[Itemized modification records]

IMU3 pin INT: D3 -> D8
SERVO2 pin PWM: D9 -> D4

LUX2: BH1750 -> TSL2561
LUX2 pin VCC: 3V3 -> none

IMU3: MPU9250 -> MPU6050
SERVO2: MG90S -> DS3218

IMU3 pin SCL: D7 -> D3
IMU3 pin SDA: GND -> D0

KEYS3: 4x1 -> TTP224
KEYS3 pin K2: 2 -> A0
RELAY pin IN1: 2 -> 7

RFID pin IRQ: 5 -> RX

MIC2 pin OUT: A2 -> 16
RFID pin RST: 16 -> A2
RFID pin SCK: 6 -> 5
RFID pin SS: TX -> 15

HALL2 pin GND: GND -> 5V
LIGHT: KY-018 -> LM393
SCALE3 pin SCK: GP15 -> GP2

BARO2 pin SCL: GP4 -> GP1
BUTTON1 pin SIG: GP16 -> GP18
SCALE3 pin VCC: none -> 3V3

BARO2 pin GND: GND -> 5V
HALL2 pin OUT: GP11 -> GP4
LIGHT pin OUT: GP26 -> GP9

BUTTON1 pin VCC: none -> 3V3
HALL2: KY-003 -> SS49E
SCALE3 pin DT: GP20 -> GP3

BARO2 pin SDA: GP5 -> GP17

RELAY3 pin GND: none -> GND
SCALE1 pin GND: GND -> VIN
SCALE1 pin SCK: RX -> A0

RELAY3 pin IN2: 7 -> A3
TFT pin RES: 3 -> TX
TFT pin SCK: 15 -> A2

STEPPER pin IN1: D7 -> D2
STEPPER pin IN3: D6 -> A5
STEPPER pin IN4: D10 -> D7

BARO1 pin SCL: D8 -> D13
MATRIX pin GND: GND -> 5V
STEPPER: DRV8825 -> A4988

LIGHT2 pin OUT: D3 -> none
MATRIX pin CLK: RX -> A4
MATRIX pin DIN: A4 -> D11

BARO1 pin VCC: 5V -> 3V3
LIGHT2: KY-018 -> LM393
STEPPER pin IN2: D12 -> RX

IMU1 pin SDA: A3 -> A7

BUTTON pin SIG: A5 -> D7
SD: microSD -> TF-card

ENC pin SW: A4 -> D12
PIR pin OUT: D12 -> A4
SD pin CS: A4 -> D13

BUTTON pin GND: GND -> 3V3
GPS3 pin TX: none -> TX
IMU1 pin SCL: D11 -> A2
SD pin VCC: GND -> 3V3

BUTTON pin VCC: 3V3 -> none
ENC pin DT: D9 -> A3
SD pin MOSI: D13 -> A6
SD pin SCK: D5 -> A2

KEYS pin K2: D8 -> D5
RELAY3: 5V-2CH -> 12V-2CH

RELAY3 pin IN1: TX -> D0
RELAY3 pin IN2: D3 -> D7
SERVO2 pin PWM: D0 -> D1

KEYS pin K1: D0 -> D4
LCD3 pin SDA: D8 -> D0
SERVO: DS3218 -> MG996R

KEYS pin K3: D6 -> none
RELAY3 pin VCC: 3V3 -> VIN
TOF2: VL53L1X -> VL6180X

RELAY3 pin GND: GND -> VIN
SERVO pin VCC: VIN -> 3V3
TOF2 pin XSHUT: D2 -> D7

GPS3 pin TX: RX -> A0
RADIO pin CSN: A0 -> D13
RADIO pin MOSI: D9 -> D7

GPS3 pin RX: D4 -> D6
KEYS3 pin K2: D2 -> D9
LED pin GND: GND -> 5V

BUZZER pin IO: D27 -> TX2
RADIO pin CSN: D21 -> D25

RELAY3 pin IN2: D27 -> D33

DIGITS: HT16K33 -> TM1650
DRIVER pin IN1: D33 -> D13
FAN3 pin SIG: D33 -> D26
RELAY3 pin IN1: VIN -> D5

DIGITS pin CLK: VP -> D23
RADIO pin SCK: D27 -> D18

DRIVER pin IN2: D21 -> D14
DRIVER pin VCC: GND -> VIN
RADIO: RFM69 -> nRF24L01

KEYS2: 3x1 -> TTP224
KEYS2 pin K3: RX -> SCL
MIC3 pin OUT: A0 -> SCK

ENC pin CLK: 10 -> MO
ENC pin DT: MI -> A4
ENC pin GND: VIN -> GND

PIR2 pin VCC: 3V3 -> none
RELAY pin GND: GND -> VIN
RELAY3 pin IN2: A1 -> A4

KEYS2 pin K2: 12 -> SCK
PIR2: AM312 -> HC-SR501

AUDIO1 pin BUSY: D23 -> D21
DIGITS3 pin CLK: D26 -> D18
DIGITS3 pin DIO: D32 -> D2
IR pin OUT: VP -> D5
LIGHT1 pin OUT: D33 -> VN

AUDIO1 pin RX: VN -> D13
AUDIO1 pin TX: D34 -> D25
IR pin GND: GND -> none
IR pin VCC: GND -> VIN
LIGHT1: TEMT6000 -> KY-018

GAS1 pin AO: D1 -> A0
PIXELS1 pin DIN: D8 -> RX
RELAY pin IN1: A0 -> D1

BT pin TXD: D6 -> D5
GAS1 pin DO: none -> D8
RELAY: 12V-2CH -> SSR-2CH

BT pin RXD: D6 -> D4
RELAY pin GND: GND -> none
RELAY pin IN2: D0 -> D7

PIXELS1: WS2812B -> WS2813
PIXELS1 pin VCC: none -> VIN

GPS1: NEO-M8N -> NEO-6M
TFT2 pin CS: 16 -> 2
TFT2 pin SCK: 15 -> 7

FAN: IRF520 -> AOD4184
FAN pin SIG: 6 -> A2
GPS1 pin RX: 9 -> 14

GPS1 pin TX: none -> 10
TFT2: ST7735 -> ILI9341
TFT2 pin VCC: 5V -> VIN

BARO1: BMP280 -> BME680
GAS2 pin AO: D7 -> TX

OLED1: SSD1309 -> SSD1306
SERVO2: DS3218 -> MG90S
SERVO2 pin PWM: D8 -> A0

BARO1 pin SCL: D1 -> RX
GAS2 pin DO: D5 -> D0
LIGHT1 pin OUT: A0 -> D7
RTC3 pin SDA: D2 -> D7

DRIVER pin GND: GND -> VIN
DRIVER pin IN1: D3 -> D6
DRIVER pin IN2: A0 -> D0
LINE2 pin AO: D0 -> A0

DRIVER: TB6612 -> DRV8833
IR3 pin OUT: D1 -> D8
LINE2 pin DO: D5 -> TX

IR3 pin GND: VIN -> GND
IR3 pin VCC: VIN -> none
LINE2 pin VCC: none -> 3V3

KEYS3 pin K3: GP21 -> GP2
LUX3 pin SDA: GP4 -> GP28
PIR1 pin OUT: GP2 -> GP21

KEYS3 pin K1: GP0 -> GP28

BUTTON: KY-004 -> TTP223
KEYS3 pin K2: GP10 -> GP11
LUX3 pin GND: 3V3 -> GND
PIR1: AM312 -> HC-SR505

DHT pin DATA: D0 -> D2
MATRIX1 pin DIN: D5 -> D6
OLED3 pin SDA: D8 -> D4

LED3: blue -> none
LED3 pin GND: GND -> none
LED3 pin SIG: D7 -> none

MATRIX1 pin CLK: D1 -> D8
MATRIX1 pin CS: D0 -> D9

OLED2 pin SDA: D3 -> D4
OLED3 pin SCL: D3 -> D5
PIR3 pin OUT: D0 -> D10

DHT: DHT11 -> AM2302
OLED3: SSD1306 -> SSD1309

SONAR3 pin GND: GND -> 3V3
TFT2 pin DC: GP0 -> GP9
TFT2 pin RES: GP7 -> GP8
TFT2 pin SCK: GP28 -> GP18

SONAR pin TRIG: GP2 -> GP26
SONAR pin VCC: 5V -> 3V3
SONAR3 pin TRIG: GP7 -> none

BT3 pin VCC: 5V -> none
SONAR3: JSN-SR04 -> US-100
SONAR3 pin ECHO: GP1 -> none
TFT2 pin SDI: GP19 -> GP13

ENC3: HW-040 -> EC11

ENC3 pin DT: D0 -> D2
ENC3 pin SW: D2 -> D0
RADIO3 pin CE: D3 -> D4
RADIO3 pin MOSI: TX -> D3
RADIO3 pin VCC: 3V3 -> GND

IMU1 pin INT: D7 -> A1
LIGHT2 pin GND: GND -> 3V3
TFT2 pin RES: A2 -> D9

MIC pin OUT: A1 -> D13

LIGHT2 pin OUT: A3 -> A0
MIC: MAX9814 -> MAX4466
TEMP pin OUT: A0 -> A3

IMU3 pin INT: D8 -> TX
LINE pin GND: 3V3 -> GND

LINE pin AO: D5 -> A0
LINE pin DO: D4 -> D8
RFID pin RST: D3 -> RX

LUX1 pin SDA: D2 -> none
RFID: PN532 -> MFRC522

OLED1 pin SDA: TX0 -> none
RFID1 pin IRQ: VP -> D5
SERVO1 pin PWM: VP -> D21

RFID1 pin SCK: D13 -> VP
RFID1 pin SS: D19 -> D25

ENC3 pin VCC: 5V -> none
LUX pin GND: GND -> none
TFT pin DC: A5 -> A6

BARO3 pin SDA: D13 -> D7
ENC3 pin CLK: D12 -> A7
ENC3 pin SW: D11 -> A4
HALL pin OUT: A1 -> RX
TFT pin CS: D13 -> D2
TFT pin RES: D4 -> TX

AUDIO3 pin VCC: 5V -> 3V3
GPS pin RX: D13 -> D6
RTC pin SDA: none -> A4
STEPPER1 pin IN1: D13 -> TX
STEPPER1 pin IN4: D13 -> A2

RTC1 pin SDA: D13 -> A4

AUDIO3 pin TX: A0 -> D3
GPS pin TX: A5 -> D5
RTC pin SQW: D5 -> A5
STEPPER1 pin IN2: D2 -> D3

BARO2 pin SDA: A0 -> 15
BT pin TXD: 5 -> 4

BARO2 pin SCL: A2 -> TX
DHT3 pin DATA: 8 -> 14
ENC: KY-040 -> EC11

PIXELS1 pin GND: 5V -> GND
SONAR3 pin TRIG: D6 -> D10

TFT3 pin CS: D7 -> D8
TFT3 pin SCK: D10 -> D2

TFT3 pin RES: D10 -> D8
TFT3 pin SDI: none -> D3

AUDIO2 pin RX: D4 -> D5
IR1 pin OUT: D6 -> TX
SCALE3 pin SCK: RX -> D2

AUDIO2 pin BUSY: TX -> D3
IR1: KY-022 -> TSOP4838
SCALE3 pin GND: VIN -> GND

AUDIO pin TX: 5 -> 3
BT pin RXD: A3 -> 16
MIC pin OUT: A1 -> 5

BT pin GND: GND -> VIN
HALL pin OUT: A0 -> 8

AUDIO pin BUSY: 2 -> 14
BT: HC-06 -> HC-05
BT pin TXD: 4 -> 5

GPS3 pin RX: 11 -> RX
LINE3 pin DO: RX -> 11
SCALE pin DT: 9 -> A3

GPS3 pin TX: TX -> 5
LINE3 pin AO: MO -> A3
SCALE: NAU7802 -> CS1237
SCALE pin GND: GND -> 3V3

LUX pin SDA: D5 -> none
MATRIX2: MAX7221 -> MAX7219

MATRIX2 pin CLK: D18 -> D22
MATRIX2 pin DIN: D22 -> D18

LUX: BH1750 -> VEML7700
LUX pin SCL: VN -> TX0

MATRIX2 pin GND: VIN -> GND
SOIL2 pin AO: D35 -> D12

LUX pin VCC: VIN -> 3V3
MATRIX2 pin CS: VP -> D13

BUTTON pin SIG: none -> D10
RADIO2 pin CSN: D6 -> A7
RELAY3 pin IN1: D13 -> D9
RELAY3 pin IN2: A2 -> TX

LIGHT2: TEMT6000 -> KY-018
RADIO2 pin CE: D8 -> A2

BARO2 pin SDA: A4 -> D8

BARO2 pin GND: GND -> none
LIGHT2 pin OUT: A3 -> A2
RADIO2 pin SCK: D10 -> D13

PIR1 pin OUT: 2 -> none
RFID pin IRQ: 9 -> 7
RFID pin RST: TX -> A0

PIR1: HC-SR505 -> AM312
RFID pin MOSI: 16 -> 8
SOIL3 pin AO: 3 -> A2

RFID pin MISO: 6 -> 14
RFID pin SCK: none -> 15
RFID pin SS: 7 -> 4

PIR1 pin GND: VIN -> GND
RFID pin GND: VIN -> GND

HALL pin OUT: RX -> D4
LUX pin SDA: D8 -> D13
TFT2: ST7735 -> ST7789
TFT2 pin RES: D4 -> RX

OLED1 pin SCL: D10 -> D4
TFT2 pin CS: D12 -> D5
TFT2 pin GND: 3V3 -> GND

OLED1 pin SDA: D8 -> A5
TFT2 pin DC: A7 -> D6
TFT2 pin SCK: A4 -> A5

# The task
Reproduce exactly the lines above from the line with "DIGITS: HT16K33 -> TM1650" to the line with "PIR2: AM312 -> HC-SR501", including both, and add nothing.

# Result below
DIGITS: HT16K33 -> TM1650
DRIVER pin IN1: D33 -> D13
FAN3 pin SIG: D33 -> D26
RELAY3 pin IN1: VIN -> D5

DIGITS pin CLK: VP -> D23
RADIO pin SCK: D27 -> D18

DRIVER pin IN2: D21 -> D14
DRIVER pin VCC: GND -> VIN
RADIO: RFM69 -> nRF24L01

KEYS2: 3x1 -> TTP224
KEYS2 pin K3: RX -> SCL
MIC3 pin OUT: A0 -> SCK

ENC pin CLK: 10 -> MO
ENC pin DT: MI -> A4
ENC pin GND: VIN -> GND

PIR2 pin VCC: 3V3 -> none
RELAY pin GND: GND -> VIN
RELAY3 pin IN2: A1 -> A4

KEYS2 pin K2: 12 -> SCK
PIR2: AM312 -> HC-SR501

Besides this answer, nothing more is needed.